REQUIRED ACTION: Nothing but the pictures is dropped; write out all the remaining data below exactly.

INFORMATION SUPPLIED:
· · · ·
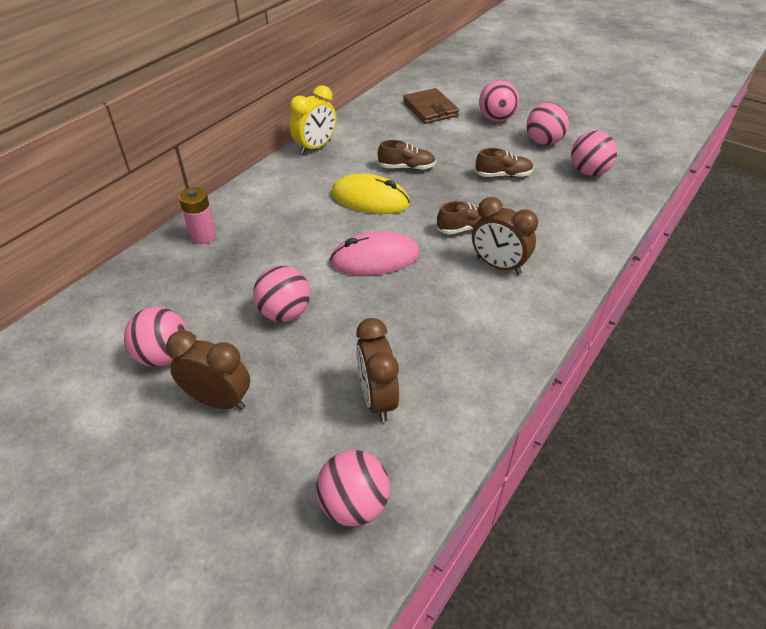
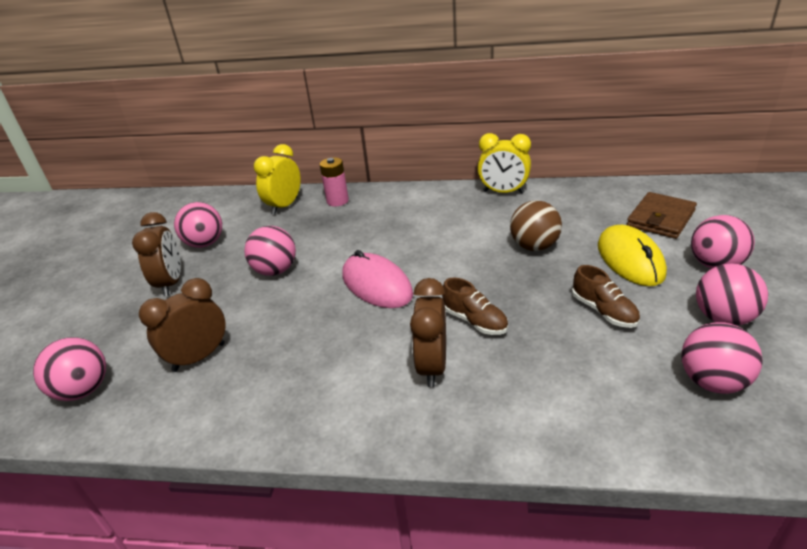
camera: 65 degrees right, 10 degrees down
(161, 274) = (284, 206): none -> yellow clock
(370, 199) = (460, 248): yellow mouse -> yellow mouse (630, 259)
(406, 167) = (534, 246): brown shoe -> brown ball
· · · ·
WRITTEN REPLY:
camera: 65 degrees right, 10 degrees down
(161, 274) = (284, 206): none -> yellow clock
(370, 199) = (460, 248): yellow mouse -> yellow mouse (630, 259)
(406, 167) = (534, 246): brown shoe -> brown ball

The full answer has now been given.